*Problem to work on*.
Whenever the string "none" appears in a line below, please copy the line out.

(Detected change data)
☆ ☆ ☆ ☆ ☆
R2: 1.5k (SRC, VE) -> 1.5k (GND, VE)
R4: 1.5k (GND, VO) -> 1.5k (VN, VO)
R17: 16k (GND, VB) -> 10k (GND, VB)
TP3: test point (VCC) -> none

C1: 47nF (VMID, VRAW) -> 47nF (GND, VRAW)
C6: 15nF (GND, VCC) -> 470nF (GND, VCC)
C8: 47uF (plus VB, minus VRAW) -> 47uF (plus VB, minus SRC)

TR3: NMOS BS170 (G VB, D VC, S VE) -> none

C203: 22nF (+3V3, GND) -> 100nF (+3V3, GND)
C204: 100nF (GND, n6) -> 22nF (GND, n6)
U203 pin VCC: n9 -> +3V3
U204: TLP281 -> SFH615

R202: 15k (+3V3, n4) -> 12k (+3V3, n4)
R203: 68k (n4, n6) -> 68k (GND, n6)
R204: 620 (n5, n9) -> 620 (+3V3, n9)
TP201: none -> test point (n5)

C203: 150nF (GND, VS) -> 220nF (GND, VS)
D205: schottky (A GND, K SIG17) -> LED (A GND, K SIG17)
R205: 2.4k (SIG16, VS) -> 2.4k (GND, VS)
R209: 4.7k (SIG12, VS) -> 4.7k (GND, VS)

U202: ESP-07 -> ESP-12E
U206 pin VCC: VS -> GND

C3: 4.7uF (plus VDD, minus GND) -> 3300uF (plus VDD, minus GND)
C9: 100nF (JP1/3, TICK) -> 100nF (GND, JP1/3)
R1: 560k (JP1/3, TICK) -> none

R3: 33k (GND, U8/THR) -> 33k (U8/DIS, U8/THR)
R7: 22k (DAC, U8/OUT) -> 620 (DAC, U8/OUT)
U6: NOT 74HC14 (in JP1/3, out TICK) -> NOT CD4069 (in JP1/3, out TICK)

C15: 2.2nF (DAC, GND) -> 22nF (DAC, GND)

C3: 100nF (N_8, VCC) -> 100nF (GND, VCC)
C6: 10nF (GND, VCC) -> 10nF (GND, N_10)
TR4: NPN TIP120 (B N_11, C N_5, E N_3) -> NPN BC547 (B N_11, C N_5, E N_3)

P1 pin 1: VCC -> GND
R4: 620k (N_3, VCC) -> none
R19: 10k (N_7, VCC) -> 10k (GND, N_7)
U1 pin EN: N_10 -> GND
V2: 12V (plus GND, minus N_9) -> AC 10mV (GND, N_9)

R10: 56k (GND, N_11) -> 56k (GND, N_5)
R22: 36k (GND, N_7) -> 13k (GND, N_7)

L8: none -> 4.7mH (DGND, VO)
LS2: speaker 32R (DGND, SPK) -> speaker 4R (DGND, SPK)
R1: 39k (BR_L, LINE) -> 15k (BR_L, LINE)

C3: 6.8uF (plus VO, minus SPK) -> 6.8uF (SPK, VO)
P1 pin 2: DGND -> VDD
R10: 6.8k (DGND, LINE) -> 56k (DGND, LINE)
☆ ☆ ☆ ☆ ☆
*Completed exercise*.
TP3: test point (VCC) -> none
TR3: NMOS BS170 (G VB, D VC, S VE) -> none
TP201: none -> test point (n5)
R1: 560k (JP1/3, TICK) -> none
R4: 620k (N_3, VCC) -> none
L8: none -> 4.7mH (DGND, VO)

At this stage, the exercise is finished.